WORK ITEM
Take the data below and write it out exactly, except for the pictures.

==== SUPPLIED DATA

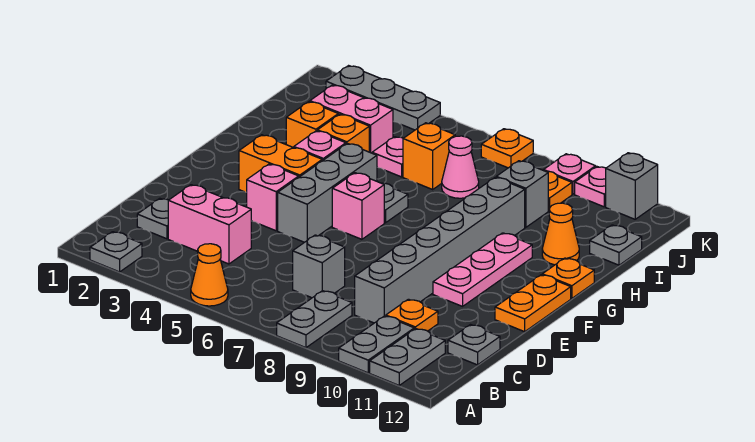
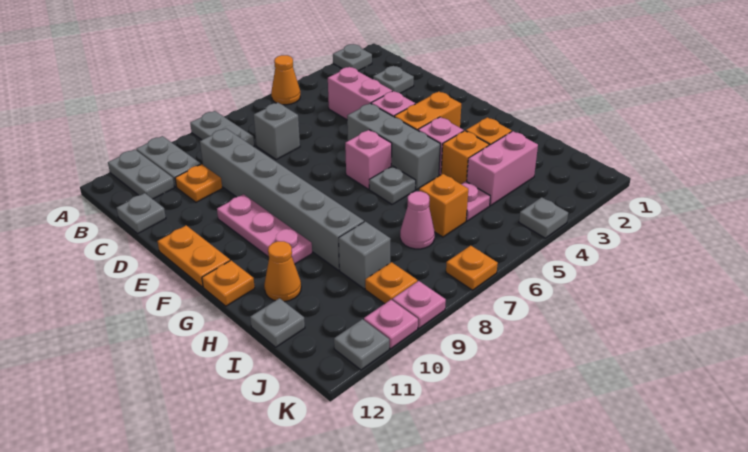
pink brick C3:C4 level 1 -> pink brick C4:D4 level 1
grey plate K2:K4 level 1 -> grey plate K4 level 1
grey brick K11 level 1 -> grey plate K11 level 1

========

EXPECTED ANSWER
pink brick C3:C4 level 1 -> pink brick C4:D4 level 1
grey plate K2:K4 level 1 -> grey plate K4 level 1
grey brick K11 level 1 -> grey plate K11 level 1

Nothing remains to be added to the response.